§ **TASK INSTRUCTIONS**:
Copying exactly, give the lines in the material below from the one with "camera: 80 degrees left, 10 degrees up" to the one with "yellow spray bottle [164,214,208,295]", ends included, and nothing besides.

Start of Block

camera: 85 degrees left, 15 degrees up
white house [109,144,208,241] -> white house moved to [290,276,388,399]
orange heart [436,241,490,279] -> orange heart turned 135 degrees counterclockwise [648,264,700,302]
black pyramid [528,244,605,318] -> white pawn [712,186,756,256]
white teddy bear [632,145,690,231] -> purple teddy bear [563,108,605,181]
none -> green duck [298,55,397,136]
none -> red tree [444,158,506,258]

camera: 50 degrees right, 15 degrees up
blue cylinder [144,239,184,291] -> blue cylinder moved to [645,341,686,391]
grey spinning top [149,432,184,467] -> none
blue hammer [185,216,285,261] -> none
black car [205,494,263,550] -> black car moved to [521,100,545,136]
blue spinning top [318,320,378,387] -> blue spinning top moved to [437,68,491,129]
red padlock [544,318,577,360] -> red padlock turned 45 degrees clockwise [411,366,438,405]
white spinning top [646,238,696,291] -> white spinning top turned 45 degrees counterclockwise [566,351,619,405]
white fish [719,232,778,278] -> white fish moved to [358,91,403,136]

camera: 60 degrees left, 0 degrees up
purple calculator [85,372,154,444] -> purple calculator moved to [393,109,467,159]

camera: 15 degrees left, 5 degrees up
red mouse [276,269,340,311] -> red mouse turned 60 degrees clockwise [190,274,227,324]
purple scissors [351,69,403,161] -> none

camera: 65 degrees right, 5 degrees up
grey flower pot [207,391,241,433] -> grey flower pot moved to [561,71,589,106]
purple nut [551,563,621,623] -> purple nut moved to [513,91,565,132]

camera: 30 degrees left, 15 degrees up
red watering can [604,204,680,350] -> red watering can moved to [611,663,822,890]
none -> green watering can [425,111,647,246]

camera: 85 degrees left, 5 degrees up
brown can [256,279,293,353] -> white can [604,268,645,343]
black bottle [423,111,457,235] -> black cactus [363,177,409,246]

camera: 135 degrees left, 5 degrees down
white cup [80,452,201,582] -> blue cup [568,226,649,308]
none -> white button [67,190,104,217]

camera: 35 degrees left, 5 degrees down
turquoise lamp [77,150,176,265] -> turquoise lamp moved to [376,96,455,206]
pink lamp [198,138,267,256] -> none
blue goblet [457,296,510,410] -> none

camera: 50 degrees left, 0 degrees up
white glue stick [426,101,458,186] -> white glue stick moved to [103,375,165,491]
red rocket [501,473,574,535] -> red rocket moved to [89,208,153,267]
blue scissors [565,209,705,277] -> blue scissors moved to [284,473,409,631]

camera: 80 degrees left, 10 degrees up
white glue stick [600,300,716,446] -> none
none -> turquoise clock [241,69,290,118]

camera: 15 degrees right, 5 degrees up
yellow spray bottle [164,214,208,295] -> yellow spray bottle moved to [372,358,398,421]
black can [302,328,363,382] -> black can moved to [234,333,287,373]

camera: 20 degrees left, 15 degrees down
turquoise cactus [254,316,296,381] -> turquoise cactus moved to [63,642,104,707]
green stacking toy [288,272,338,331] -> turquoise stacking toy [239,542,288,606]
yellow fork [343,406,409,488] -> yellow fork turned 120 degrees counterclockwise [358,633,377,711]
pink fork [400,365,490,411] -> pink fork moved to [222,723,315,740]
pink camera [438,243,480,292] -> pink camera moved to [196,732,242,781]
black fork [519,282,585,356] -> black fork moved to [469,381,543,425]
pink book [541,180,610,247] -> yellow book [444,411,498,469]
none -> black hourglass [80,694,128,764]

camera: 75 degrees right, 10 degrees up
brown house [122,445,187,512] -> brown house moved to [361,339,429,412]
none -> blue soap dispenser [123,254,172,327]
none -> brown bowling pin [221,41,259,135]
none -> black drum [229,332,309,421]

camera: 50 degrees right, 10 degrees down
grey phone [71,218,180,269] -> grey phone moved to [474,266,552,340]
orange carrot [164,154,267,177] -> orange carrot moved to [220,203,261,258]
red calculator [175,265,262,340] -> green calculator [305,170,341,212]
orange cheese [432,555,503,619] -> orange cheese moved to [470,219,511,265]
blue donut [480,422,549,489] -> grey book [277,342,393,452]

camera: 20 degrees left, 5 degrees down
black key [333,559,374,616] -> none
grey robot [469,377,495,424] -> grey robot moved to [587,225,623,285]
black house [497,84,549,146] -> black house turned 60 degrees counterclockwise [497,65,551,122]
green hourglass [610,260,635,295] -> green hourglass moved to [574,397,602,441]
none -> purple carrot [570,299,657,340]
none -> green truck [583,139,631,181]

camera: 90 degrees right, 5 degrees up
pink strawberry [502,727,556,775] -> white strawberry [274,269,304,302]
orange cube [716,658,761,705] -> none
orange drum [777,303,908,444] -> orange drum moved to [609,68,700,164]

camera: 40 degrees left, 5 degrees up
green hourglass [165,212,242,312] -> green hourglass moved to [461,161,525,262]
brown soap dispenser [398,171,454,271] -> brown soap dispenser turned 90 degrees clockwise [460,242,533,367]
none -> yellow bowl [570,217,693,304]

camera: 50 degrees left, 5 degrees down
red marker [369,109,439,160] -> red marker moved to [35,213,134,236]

End of Block

§ **SOLVED PROBLEM**:
camera: 80 degrees left, 10 degrees up
white glue stick [600,300,716,446] -> none
none -> turquoise clock [241,69,290,118]

camera: 15 degrees right, 5 degrees up
yellow spray bottle [164,214,208,295] -> yellow spray bottle moved to [372,358,398,421]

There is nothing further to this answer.